-- Start SOURCE MATERIAL --
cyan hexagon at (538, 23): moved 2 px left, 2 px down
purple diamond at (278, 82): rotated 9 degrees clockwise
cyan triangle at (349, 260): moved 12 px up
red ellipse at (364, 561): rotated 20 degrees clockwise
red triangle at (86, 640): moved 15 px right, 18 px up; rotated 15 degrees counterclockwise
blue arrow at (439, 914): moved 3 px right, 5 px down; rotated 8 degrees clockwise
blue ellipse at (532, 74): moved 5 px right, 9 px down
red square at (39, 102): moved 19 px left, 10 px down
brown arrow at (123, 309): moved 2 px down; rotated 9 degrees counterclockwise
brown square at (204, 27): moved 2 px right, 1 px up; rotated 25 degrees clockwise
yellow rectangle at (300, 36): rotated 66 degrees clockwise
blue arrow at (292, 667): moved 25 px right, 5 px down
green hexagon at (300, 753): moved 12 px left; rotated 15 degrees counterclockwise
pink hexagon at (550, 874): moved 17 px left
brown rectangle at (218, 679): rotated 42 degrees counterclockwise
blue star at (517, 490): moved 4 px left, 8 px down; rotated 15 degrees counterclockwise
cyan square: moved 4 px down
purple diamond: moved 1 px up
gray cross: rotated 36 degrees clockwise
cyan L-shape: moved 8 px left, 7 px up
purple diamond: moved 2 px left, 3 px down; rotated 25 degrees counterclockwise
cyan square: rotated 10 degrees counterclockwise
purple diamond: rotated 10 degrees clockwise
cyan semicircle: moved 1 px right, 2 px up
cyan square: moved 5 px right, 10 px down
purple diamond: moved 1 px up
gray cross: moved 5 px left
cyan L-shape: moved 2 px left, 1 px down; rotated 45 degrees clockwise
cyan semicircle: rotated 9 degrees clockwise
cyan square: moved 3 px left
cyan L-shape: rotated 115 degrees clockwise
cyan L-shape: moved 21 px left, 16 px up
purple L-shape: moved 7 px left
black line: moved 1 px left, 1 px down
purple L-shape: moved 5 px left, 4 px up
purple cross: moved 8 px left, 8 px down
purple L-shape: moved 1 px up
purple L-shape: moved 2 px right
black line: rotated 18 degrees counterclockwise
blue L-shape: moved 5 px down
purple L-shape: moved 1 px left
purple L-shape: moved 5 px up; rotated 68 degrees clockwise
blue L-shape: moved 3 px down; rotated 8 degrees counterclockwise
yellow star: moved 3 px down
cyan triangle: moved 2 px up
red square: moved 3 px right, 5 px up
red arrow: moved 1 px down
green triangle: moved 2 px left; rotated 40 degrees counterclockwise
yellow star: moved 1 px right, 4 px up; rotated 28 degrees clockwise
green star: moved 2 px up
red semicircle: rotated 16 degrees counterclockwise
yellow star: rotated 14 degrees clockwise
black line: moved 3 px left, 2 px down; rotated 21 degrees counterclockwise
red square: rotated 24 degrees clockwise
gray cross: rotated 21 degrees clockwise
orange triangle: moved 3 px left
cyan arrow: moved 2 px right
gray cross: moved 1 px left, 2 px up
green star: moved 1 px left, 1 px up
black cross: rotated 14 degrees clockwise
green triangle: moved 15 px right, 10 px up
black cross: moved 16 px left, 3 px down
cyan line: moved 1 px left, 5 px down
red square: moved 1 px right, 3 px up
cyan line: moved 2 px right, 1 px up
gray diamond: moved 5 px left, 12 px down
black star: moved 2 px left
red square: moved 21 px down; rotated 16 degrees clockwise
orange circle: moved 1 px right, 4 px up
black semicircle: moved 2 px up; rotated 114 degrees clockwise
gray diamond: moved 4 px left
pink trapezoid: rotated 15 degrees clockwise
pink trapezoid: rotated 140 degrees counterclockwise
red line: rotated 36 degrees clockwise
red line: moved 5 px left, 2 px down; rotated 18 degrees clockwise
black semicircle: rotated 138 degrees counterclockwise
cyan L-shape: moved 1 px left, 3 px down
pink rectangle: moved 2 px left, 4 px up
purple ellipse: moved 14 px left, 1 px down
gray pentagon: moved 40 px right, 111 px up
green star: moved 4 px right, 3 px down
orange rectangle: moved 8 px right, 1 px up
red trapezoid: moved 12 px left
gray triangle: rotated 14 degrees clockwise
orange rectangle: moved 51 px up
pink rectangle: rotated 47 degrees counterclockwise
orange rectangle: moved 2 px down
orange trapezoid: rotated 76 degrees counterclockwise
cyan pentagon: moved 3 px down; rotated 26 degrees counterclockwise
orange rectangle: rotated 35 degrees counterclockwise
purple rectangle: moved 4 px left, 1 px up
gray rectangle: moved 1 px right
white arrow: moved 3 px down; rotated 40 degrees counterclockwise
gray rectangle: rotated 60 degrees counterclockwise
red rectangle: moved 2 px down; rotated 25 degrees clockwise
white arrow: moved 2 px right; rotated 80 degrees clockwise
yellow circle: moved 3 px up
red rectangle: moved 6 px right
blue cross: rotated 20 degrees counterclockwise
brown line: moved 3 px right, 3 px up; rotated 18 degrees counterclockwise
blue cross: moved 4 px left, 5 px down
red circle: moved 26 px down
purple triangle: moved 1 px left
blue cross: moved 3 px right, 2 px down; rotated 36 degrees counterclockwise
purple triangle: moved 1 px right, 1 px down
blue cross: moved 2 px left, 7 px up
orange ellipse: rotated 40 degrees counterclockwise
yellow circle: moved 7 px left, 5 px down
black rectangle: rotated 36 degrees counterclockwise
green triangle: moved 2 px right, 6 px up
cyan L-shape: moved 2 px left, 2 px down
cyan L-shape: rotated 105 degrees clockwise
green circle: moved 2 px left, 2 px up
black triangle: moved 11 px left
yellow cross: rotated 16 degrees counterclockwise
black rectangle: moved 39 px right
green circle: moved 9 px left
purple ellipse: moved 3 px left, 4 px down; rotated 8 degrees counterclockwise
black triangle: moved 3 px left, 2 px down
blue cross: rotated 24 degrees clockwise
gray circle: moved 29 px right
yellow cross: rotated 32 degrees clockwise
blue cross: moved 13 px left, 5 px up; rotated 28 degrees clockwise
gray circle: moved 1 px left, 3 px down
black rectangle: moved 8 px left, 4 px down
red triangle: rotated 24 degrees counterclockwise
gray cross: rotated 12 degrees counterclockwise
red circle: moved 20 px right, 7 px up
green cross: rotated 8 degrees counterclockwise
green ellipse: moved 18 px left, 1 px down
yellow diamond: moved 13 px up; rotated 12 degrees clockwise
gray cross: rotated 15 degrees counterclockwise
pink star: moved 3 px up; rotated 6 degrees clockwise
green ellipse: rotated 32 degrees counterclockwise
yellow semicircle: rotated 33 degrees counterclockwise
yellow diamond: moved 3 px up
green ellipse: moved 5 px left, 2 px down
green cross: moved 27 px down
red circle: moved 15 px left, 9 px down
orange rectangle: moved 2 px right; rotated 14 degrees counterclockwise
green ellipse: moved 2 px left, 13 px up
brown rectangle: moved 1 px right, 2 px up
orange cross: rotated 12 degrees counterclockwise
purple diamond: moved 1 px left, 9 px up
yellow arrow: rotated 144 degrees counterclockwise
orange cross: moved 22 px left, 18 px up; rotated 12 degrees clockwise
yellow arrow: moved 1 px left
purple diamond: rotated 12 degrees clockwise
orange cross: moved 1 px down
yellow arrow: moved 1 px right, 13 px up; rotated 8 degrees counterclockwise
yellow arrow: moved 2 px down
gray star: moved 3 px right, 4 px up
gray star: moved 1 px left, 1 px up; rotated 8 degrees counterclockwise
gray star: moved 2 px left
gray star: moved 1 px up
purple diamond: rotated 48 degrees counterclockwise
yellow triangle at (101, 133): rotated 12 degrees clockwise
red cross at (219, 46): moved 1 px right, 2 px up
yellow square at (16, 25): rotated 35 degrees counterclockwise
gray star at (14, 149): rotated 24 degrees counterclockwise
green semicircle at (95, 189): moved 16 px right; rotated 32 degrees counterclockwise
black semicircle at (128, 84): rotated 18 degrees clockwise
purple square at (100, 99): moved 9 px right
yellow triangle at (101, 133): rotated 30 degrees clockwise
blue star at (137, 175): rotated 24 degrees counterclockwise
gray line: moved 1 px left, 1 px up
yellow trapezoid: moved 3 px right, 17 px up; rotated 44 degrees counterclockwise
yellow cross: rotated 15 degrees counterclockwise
-- End SOURCE MATERIAL --
#### REQUIREMENTS:
Please edit the lines from the first one through the line that has "brown square at", changing "ellipse" to "oval" and leaving everything else the same. Give back only those lines.

#### TASK RESULT:
cyan hexagon at (538, 23): moved 2 px left, 2 px down
purple diamond at (278, 82): rotated 9 degrees clockwise
cyan triangle at (349, 260): moved 12 px up
red oval at (364, 561): rotated 20 degrees clockwise
red triangle at (86, 640): moved 15 px right, 18 px up; rotated 15 degrees counterclockwise
blue arrow at (439, 914): moved 3 px right, 5 px down; rotated 8 degrees clockwise
blue oval at (532, 74): moved 5 px right, 9 px down
red square at (39, 102): moved 19 px left, 10 px down
brown arrow at (123, 309): moved 2 px down; rotated 9 degrees counterclockwise
brown square at (204, 27): moved 2 px right, 1 px up; rotated 25 degrees clockwise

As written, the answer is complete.